__Work to be completed__.
Show every line of the records below that contains the word "brown".

[Stored data entries]
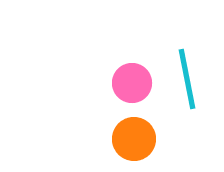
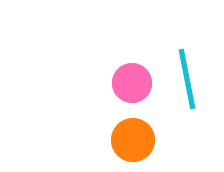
orange circle: moved 1 px left, 1 px down
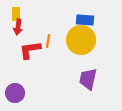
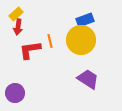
yellow rectangle: rotated 48 degrees clockwise
blue rectangle: rotated 24 degrees counterclockwise
orange line: moved 2 px right; rotated 24 degrees counterclockwise
purple trapezoid: rotated 110 degrees clockwise
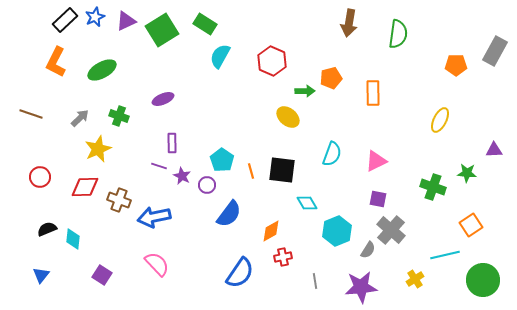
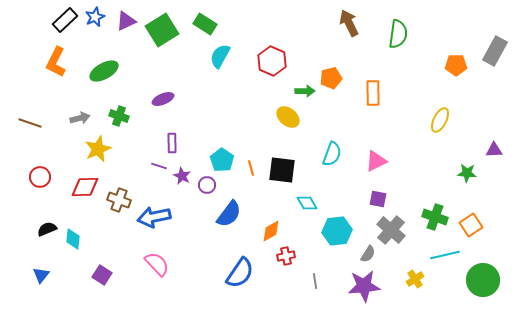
brown arrow at (349, 23): rotated 144 degrees clockwise
green ellipse at (102, 70): moved 2 px right, 1 px down
brown line at (31, 114): moved 1 px left, 9 px down
gray arrow at (80, 118): rotated 30 degrees clockwise
orange line at (251, 171): moved 3 px up
green cross at (433, 187): moved 2 px right, 30 px down
cyan hexagon at (337, 231): rotated 16 degrees clockwise
gray semicircle at (368, 250): moved 4 px down
red cross at (283, 257): moved 3 px right, 1 px up
purple star at (361, 287): moved 3 px right, 1 px up
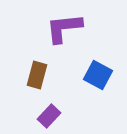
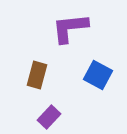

__Answer section__.
brown arrow at (349, 23): rotated 144 degrees clockwise
brown line at (31, 114): moved 1 px left, 9 px down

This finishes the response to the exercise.